START

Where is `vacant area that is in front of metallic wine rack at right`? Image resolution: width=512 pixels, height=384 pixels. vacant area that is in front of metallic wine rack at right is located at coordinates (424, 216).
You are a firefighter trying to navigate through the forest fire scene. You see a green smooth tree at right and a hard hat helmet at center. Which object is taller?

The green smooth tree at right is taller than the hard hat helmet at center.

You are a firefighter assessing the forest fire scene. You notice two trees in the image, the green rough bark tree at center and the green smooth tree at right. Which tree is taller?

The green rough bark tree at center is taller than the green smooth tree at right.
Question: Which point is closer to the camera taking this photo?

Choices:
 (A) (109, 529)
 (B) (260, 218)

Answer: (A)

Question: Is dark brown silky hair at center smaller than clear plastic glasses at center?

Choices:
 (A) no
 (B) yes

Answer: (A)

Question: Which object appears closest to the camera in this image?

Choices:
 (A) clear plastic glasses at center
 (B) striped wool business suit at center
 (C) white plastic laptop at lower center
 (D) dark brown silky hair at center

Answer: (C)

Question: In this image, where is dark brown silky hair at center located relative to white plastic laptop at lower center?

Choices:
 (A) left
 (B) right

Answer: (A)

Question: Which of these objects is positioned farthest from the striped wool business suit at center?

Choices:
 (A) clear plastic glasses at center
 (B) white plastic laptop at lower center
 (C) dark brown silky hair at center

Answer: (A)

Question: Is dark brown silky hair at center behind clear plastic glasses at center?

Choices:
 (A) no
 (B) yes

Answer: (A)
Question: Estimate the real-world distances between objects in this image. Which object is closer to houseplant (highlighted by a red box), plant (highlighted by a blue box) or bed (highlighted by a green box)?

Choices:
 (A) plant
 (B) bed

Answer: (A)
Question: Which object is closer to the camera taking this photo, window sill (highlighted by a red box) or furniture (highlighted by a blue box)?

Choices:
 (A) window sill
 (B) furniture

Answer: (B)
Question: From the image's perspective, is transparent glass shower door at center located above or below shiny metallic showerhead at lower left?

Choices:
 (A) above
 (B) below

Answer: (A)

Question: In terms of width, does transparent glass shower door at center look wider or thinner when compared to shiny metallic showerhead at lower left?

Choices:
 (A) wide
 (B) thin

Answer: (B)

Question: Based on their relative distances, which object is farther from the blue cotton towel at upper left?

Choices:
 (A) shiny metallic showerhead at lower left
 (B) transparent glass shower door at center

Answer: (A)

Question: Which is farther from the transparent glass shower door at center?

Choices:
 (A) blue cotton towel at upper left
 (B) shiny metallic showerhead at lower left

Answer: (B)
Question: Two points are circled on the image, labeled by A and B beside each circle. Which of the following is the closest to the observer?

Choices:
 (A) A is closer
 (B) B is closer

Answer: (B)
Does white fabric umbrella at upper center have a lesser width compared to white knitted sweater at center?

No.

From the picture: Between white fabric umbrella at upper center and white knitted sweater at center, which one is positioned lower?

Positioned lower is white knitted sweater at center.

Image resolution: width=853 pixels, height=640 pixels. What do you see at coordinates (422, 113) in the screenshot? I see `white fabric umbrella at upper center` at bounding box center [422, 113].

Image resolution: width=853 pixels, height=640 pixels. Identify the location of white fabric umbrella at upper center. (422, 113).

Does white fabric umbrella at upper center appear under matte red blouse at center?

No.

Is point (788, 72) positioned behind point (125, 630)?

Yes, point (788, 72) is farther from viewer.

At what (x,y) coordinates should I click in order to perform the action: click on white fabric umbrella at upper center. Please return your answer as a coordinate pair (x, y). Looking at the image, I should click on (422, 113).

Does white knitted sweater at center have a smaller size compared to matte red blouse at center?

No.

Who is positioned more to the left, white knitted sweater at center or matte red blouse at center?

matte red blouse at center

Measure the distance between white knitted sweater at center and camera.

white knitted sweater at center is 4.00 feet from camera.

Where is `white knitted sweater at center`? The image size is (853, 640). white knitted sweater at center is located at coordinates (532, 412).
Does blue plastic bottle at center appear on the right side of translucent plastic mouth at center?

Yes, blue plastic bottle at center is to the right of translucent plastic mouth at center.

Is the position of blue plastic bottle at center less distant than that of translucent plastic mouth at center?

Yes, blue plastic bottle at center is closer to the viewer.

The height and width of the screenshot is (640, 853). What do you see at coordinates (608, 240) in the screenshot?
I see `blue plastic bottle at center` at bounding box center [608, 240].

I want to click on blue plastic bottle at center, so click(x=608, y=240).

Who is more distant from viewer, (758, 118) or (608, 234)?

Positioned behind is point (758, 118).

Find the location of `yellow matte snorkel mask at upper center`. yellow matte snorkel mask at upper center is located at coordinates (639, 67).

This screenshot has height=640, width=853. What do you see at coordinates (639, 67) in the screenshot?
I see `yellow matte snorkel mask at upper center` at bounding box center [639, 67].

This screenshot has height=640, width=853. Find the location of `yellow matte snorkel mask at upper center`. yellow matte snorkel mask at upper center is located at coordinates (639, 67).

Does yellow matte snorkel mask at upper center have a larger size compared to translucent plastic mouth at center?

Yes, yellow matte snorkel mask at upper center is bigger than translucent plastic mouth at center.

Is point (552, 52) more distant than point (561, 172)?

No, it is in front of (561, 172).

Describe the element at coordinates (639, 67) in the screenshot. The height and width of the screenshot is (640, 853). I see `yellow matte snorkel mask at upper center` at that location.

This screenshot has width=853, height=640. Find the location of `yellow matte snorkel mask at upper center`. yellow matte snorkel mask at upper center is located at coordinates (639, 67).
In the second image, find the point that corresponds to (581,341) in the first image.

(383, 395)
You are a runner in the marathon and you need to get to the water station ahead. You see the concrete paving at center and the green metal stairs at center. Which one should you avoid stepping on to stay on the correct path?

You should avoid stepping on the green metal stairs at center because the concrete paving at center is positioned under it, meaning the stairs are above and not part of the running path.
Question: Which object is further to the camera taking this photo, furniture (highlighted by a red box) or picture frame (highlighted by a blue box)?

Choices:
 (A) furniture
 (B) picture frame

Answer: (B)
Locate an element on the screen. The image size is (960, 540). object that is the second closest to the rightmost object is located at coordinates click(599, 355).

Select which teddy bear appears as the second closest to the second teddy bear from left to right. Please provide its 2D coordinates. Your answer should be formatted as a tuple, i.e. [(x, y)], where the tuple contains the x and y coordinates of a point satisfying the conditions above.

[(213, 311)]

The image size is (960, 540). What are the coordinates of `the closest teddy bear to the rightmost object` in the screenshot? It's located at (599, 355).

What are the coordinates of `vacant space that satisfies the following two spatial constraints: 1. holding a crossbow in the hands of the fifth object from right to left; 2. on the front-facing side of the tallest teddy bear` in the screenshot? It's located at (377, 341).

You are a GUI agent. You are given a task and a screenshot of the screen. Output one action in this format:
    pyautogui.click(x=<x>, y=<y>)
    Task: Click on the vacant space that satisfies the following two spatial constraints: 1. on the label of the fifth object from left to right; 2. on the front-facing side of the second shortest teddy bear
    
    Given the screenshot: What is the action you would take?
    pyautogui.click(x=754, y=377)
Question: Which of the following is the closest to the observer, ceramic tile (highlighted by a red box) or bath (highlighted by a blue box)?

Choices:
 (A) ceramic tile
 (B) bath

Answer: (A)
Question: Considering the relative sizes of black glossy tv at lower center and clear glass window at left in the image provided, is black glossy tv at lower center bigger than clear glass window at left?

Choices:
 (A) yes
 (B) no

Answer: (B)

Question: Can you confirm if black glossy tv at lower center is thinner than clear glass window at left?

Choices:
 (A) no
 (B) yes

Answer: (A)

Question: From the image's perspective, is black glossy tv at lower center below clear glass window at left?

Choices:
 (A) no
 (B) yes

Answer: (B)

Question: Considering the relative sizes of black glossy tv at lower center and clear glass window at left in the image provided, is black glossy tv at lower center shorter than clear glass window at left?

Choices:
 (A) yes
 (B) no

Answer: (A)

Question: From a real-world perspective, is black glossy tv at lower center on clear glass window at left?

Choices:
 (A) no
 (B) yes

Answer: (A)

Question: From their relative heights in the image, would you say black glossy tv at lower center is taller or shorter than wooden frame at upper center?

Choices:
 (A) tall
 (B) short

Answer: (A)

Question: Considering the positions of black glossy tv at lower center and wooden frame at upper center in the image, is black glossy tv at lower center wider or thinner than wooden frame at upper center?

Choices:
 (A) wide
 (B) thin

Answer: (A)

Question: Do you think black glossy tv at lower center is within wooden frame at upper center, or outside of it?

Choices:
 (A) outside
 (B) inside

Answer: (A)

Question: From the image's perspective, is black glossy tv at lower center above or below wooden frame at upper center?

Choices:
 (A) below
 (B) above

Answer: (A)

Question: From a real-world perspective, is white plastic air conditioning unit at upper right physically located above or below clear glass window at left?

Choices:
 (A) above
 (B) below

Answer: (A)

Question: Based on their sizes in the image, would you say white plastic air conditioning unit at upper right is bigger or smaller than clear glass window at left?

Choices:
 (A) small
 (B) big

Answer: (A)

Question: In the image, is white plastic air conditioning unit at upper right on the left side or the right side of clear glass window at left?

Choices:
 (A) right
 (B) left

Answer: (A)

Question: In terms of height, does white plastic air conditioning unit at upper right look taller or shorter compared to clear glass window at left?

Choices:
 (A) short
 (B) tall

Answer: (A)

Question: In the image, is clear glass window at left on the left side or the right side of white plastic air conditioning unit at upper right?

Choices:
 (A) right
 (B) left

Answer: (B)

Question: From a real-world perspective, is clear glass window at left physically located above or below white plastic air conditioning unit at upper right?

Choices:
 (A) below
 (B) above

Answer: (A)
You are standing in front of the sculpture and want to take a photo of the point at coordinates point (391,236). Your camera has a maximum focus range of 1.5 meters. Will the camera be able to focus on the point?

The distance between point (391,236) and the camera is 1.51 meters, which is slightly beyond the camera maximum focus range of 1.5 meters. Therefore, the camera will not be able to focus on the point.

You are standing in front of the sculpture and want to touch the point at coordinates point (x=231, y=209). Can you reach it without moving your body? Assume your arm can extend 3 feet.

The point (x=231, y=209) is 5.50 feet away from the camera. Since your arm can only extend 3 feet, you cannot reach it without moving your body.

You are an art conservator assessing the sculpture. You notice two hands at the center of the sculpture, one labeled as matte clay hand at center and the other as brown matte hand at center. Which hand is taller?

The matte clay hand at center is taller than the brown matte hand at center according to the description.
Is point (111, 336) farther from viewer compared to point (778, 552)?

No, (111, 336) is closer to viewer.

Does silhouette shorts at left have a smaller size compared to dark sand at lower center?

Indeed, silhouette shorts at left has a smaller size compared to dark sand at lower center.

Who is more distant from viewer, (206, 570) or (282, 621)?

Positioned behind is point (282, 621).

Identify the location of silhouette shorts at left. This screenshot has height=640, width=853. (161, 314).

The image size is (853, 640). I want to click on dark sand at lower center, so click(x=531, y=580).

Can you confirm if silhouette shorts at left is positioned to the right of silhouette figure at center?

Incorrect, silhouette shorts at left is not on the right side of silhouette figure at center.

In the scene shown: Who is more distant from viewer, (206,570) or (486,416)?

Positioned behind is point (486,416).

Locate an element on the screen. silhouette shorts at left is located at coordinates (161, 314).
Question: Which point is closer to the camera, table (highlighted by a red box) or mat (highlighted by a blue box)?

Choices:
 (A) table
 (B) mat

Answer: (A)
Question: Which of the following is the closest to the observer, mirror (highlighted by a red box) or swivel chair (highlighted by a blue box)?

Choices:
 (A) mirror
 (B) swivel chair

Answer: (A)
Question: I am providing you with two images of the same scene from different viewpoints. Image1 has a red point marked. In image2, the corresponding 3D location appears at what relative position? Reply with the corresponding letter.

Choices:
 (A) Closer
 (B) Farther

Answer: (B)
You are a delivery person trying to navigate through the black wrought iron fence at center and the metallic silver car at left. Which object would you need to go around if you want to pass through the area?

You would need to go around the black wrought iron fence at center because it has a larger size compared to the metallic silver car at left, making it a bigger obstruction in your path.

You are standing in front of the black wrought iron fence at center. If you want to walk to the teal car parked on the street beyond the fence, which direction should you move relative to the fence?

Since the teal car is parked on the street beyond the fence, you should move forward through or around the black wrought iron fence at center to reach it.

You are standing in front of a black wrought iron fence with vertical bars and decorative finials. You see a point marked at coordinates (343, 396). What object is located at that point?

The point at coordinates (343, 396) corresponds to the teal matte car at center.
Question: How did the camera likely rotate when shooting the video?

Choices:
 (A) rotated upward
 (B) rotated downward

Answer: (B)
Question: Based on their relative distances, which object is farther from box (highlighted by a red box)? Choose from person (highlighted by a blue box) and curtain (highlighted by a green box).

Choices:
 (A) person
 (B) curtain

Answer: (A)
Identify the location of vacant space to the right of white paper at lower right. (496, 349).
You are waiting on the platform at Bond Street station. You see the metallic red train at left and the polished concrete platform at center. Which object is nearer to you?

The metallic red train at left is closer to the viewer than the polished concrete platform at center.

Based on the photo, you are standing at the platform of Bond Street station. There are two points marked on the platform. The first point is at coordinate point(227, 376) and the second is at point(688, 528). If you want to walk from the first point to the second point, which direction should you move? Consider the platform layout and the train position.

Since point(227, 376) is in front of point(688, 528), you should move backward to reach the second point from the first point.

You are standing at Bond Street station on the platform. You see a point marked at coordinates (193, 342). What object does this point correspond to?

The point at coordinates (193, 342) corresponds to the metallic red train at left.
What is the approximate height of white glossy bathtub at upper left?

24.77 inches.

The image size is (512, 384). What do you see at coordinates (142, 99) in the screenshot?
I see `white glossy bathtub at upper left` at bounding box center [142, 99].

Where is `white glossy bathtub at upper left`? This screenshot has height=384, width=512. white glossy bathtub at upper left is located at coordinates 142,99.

END

Reproduce the records starting at the line containing "No, (111, 336) is closer to viewer." and ending at the line containing "Identify the location of silhouette", with "silhouette shorts" changed to "black shorts" everywhere and nothing else altered.

* [RESULT FOR THIS TASK]:
No, (111, 336) is closer to viewer.

Does black shorts at left have a smaller size compared to dark sand at lower center?

Indeed, black shorts at left has a smaller size compared to dark sand at lower center.

Who is more distant from viewer, (206, 570) or (282, 621)?

Positioned behind is point (282, 621).

Identify the location of black shorts at left. This screenshot has height=640, width=853. (161, 314).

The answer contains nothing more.